Top of Listed entries
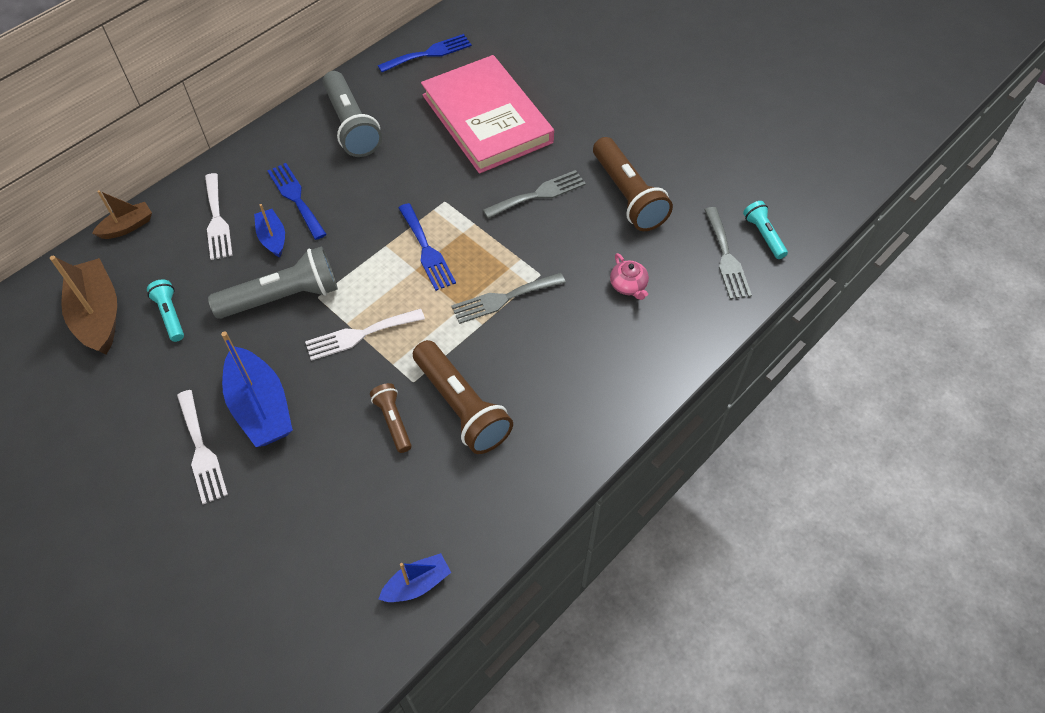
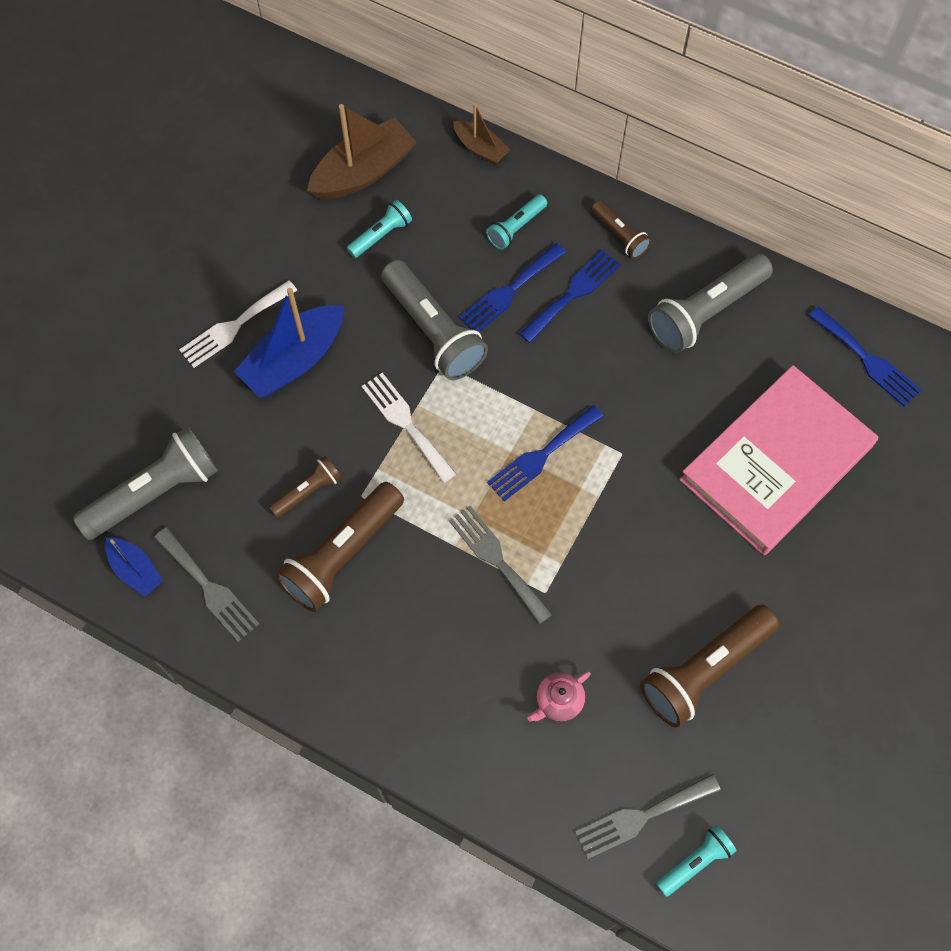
camera: 75 degrees right, 10 degrees up
(217, 220) = (516, 228): white fork -> turquoise flashlight
(260, 158) = (619, 235): none -> brown flashlight
(273, 238) = (509, 291): blue boat -> blue fork
(343, 552) = (155, 492): none -> grey flashlight
(539, 194) = (669, 559): grey fork -> grey fork (209, 588)

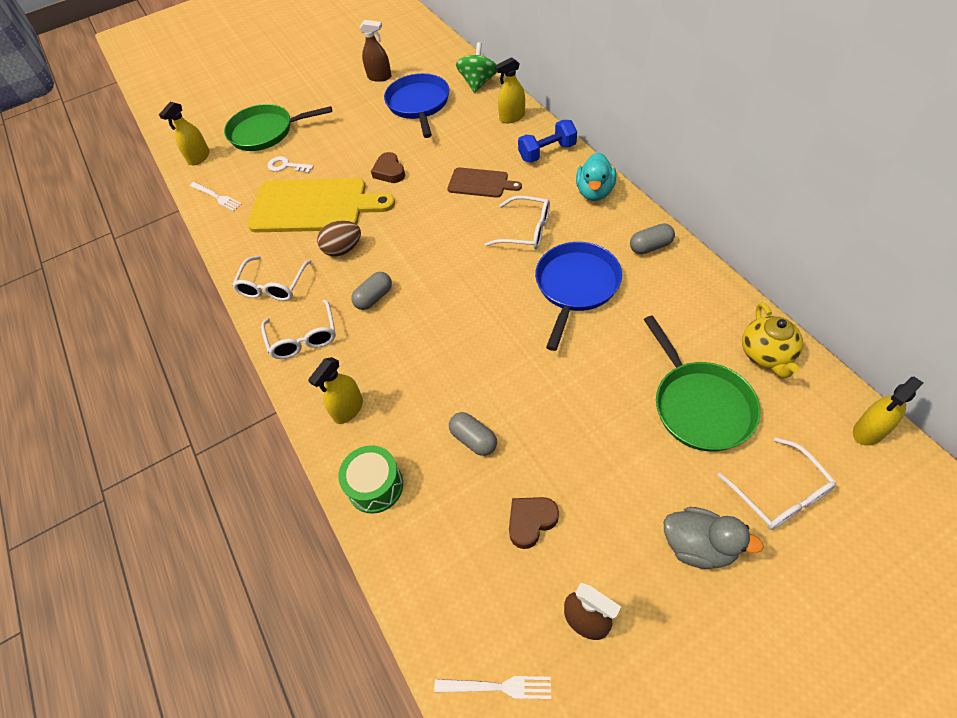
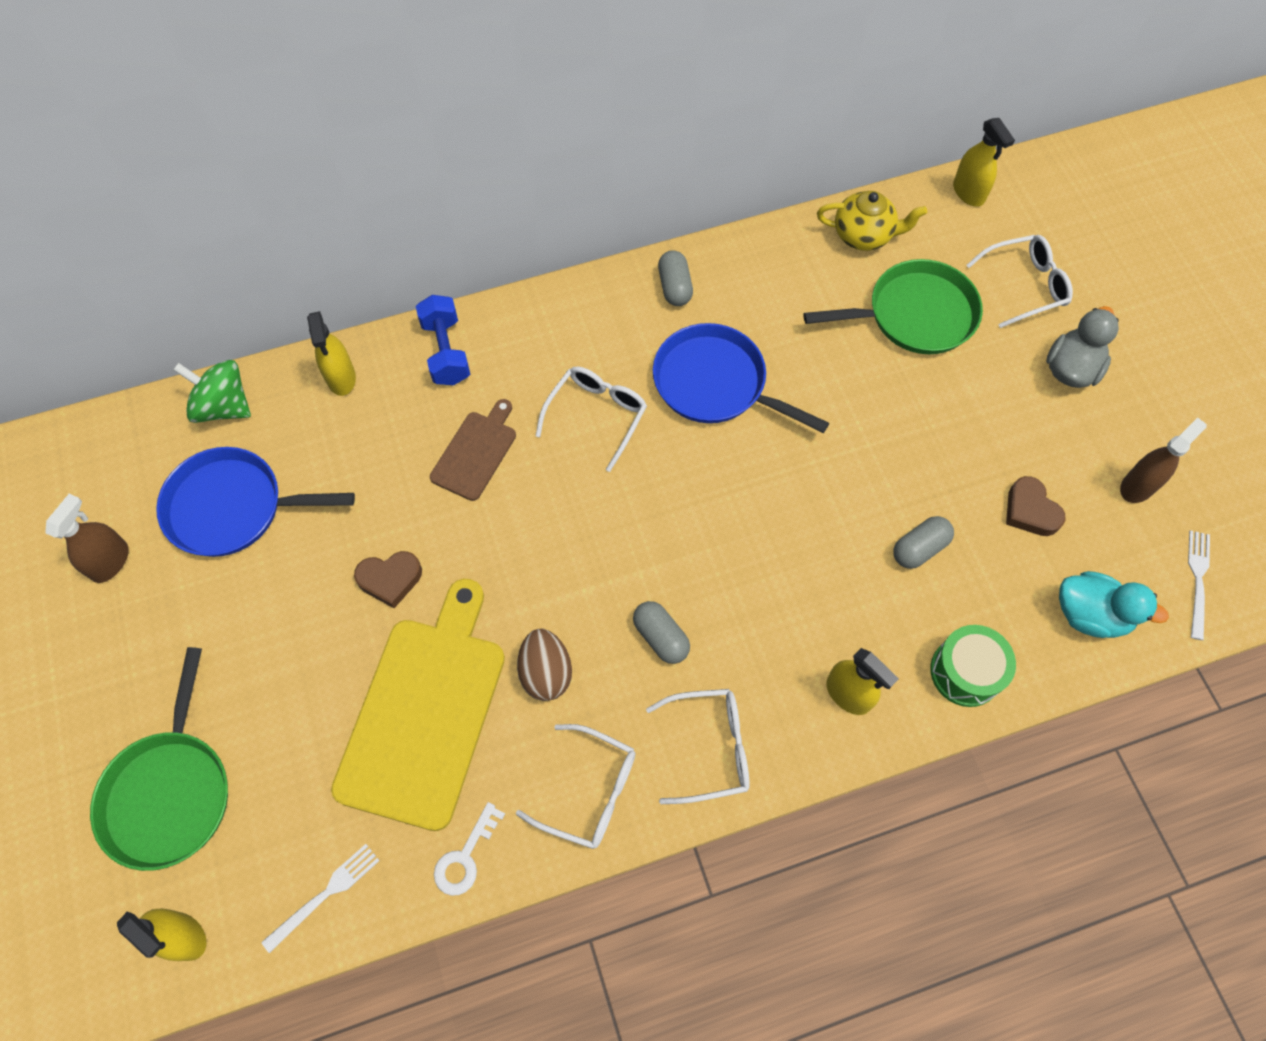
camera: 85 degrees left, 10 degrees up
(286, 166) = (295, 755): white key -> white key (465, 857)
(594, 192) = (553, 317): turquoise duck -> turquoise duck (1090, 614)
Bottom of Listed entries
## [Assignment]
In the copy, include all records verbatim but no images.

## [Output of the exercise]
camera: 75 degrees right, 10 degrees up
(217, 220) = (516, 228): white fork -> turquoise flashlight
(260, 158) = (619, 235): none -> brown flashlight
(273, 238) = (509, 291): blue boat -> blue fork
(343, 552) = (155, 492): none -> grey flashlight
(539, 194) = (669, 559): grey fork -> grey fork (209, 588)

camera: 85 degrees left, 10 degrees up
(286, 166) = (295, 755): white key -> white key (465, 857)
(594, 192) = (553, 317): turquoise duck -> turquoise duck (1090, 614)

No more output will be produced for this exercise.